▶ _ASSIGNMENT_
State how many lines in the records below include the word "TEMP". Give nothing but that number.

▶ _Itemized modification records_
╔══

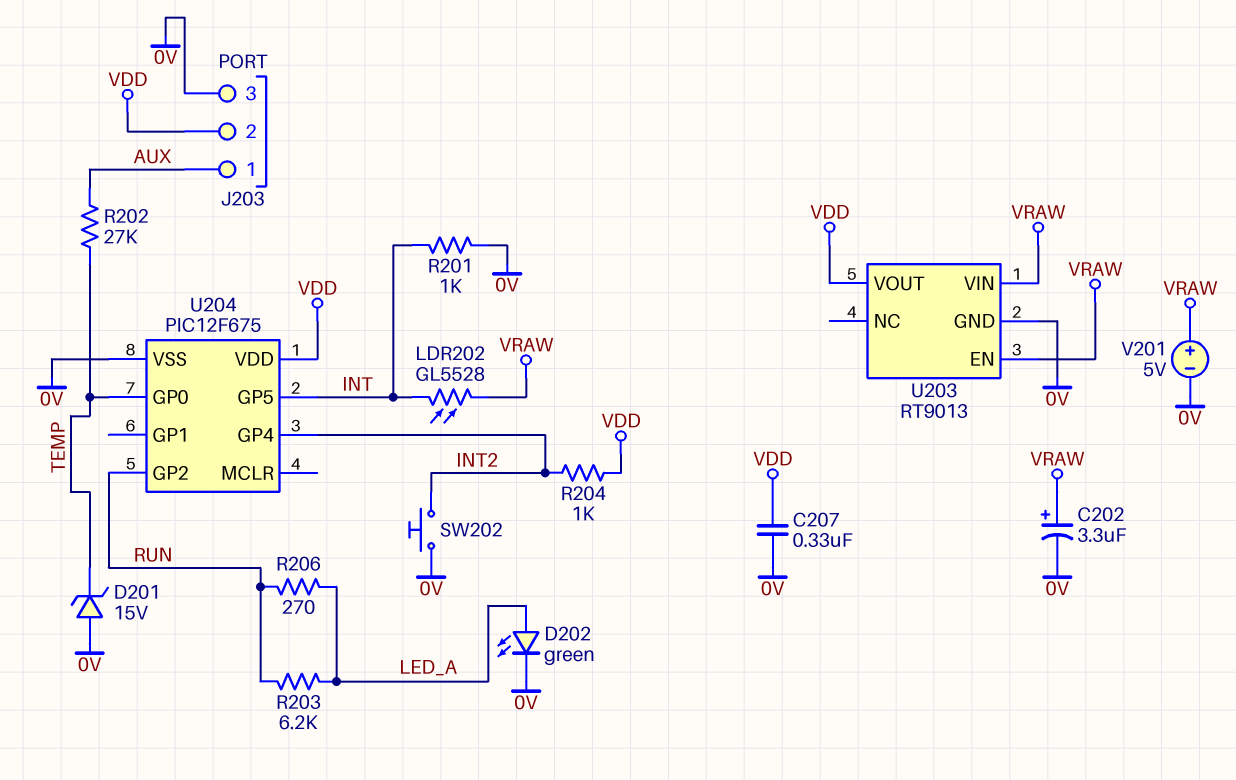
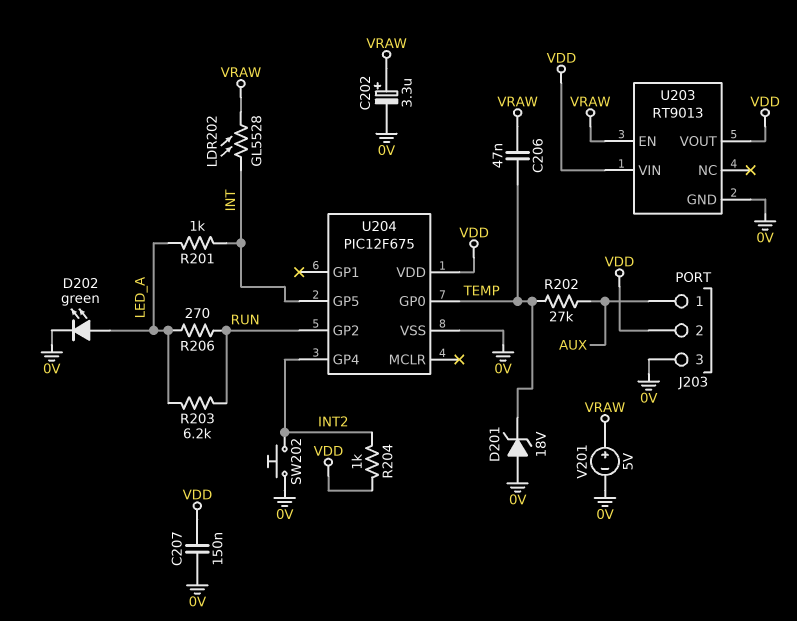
C206: none -> 47nF (TEMP, VRAW)
C207: 330nF (0V, VDD) -> 150nF (0V, VDD)
D201: zener 15V (A 0V, K TEMP) -> zener 18V (A 0V, K TEMP)
R201: 1k (0V, INT) -> 1k (INT, LED_A)
U203 pin VIN: VRAW -> VDD

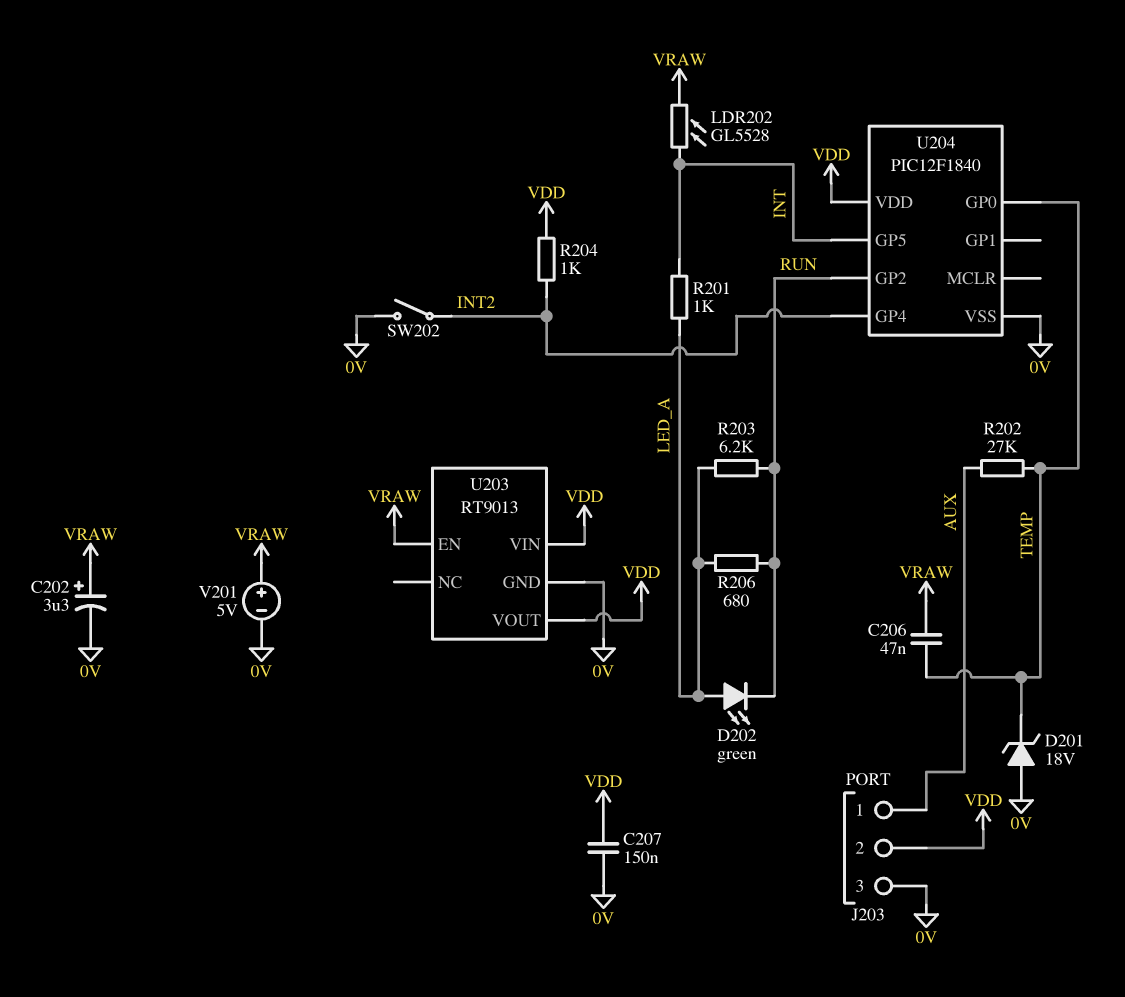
D202: LED green (A LED_A, K 0V) -> LED green (A LED_A, K RUN)
R206: 270 (LED_A, RUN) -> 680 (LED_A, RUN)
SW202: button (0V, INT2) -> switch (0V, INT2)
U204: PIC12F675 -> PIC12F1840

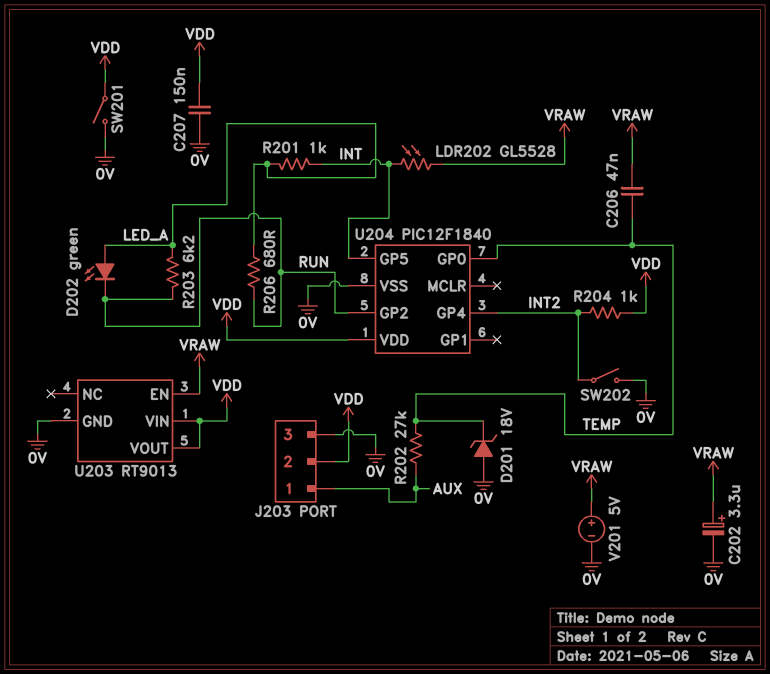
SW201: none -> switch (0V, VDD)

╚══

▶ _EXPECTED ANSWER_
2